* **SET EXERCISE**: Switch each "Identify" in the lines below to "Give", and write the lines out again with everything else left as it is.

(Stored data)
--- Begin ---

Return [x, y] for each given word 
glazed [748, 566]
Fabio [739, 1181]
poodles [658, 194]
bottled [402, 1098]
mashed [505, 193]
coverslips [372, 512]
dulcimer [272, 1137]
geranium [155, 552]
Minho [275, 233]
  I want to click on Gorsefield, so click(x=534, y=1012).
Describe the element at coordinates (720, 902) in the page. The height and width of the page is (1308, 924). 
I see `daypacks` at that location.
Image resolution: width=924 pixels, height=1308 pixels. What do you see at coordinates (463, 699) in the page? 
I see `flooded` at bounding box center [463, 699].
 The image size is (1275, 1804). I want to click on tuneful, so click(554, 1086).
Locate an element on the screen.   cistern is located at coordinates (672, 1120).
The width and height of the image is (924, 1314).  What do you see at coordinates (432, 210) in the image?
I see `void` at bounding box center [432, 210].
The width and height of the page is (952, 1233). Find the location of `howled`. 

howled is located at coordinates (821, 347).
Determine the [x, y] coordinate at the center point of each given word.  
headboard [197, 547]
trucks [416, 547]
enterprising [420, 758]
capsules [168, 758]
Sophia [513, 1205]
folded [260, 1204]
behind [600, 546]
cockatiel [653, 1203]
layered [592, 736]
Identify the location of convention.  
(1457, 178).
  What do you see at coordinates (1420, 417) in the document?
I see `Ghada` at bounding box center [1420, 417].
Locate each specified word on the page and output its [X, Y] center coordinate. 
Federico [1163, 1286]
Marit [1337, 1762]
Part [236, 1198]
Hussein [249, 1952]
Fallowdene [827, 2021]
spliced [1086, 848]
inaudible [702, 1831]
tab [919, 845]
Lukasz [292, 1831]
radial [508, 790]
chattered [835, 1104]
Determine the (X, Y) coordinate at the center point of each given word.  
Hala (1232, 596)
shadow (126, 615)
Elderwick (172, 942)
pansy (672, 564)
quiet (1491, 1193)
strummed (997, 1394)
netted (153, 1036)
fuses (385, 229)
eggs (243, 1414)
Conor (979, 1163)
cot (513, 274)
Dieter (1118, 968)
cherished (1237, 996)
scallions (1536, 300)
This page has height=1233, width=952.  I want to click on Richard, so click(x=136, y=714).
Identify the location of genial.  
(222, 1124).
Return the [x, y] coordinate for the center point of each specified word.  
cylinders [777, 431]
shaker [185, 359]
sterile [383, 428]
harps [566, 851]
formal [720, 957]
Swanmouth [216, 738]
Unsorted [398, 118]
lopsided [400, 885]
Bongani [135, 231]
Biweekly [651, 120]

--- End ---

* **RESULT OF THE TASK**:
Return [x, y] for each given word 
glazed [748, 566]
Fabio [739, 1181]
poodles [658, 194]
bottled [402, 1098]
mashed [505, 193]
coverslips [372, 512]
dulcimer [272, 1137]
geranium [155, 552]
Minho [275, 233]
  I want to click on Gorsefield, so click(x=534, y=1012).
Describe the element at coordinates (720, 902) in the page. The height and width of the page is (1308, 924). 
I see `daypacks` at that location.
Image resolution: width=924 pixels, height=1308 pixels. What do you see at coordinates (463, 699) in the page? 
I see `flooded` at bounding box center [463, 699].
 The image size is (1275, 1804). I want to click on tuneful, so click(554, 1086).
Locate an element on the screen.   cistern is located at coordinates (672, 1120).
The width and height of the image is (924, 1314).  What do you see at coordinates (432, 210) in the image?
I see `void` at bounding box center [432, 210].
The width and height of the page is (952, 1233). Find the location of `howled`. 

howled is located at coordinates (821, 347).
Determine the [x, y] coordinate at the center point of each given word.  
headboard [197, 547]
trucks [416, 547]
enterprising [420, 758]
capsules [168, 758]
Sophia [513, 1205]
folded [260, 1204]
behind [600, 546]
cockatiel [653, 1203]
layered [592, 736]
Give the location of convention.  
(1457, 178).
  What do you see at coordinates (1420, 417) in the document?
I see `Ghada` at bounding box center [1420, 417].
Locate each specified word on the page and output its [X, Y] center coordinate. 
Federico [1163, 1286]
Marit [1337, 1762]
Part [236, 1198]
Hussein [249, 1952]
Fallowdene [827, 2021]
spliced [1086, 848]
inaudible [702, 1831]
tab [919, 845]
Lukasz [292, 1831]
radial [508, 790]
chattered [835, 1104]
Determine the (X, Y) coordinate at the center point of each given word.  
Hala (1232, 596)
shadow (126, 615)
Elderwick (172, 942)
pansy (672, 564)
quiet (1491, 1193)
strummed (997, 1394)
netted (153, 1036)
fuses (385, 229)
eggs (243, 1414)
Conor (979, 1163)
cot (513, 274)
Dieter (1118, 968)
cherished (1237, 996)
scallions (1536, 300)
This page has height=1233, width=952.  I want to click on Richard, so click(x=136, y=714).
Give the location of genial.  
(222, 1124).
Return the [x, y] coordinate for the center point of each specified word.  
cylinders [777, 431]
shaker [185, 359]
sterile [383, 428]
harps [566, 851]
formal [720, 957]
Swanmouth [216, 738]
Unsorted [398, 118]
lopsided [400, 885]
Bongani [135, 231]
Biweekly [651, 120]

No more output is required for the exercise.